Try it:
The response must be made up of the lines in the entries below that contain "DIGITS".

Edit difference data
[Start of Attachment]

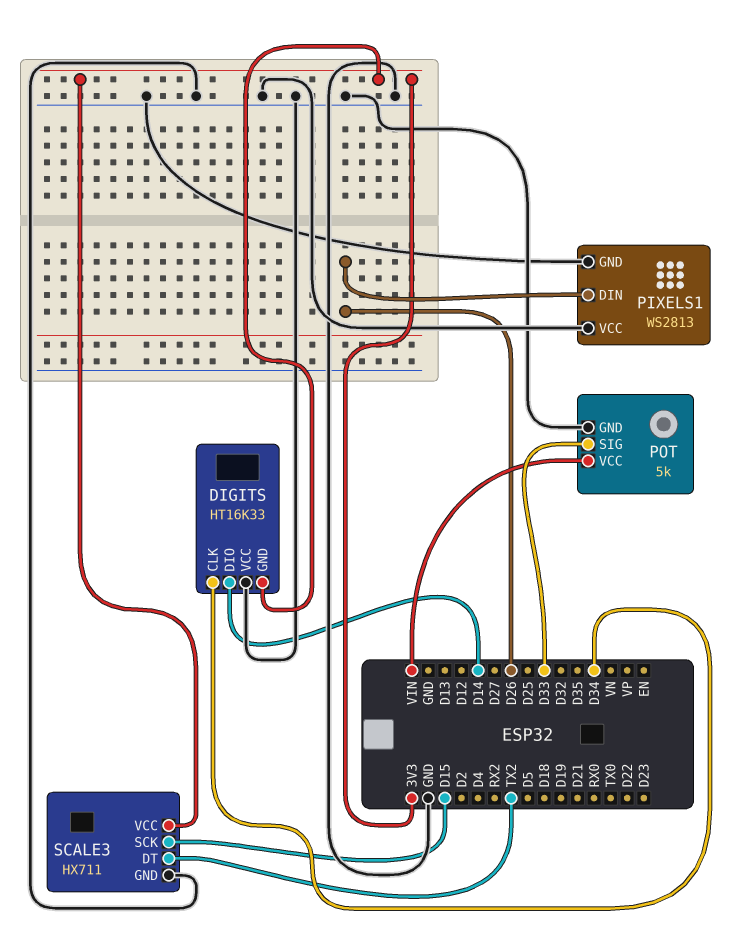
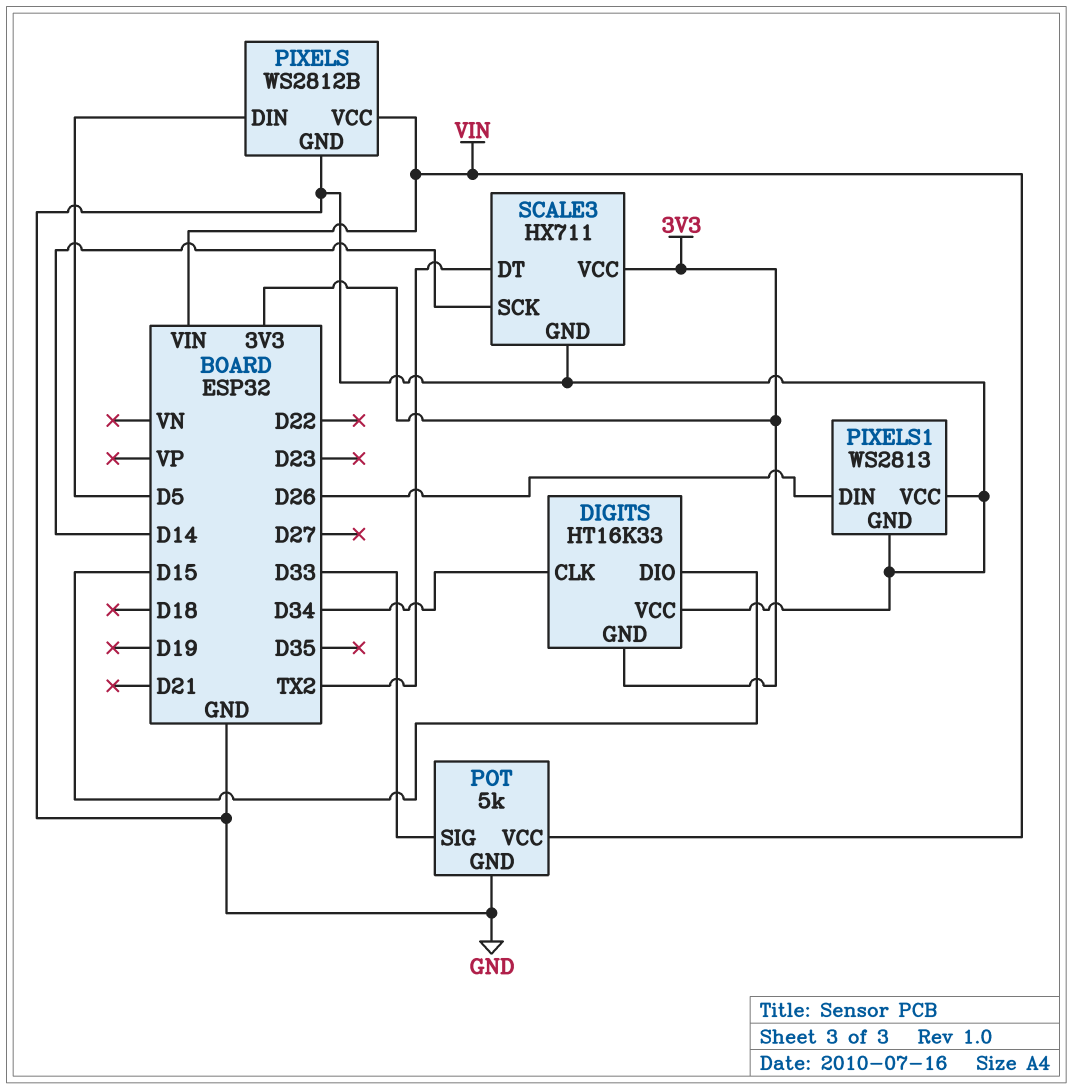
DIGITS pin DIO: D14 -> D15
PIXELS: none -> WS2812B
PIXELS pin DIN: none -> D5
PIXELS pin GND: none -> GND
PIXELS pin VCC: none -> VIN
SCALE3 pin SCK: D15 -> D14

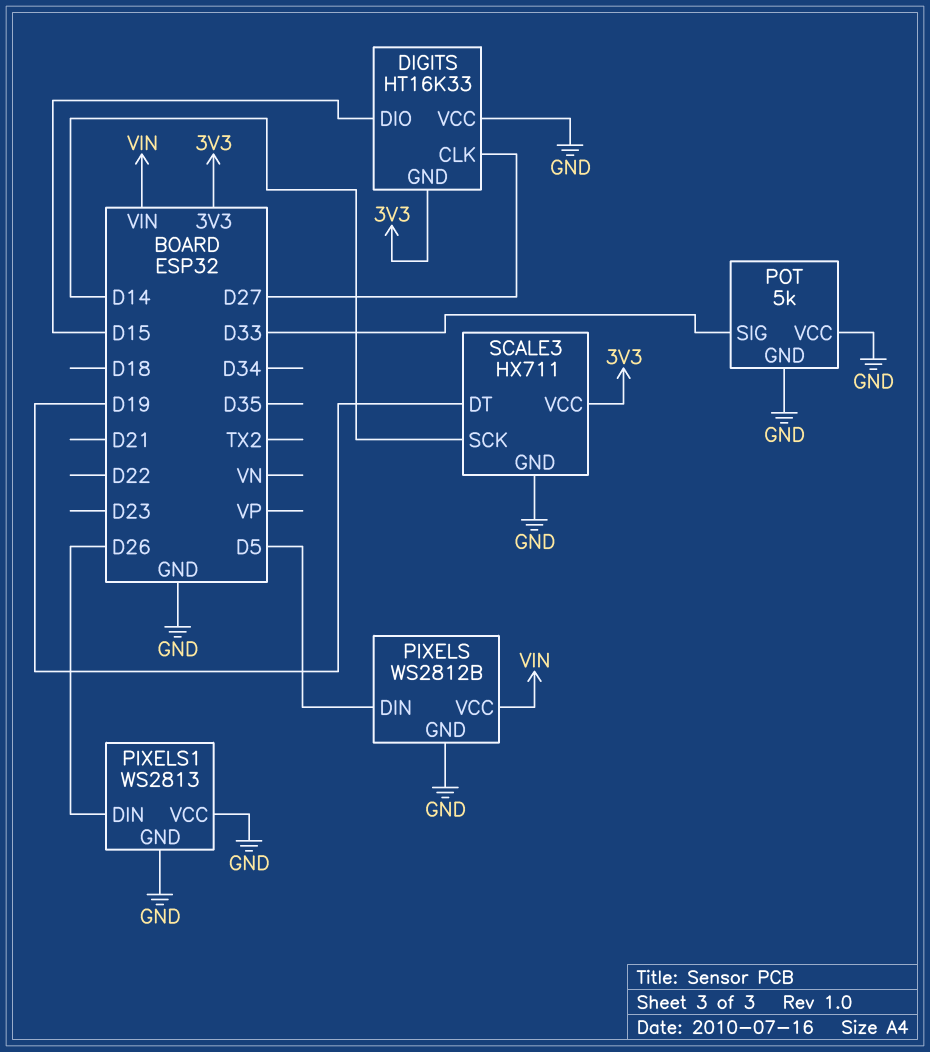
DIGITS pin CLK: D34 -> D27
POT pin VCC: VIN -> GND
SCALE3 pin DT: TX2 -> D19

[End of Attachment]

Answer to this exercise:
DIGITS pin DIO: D14 -> D15
DIGITS pin CLK: D34 -> D27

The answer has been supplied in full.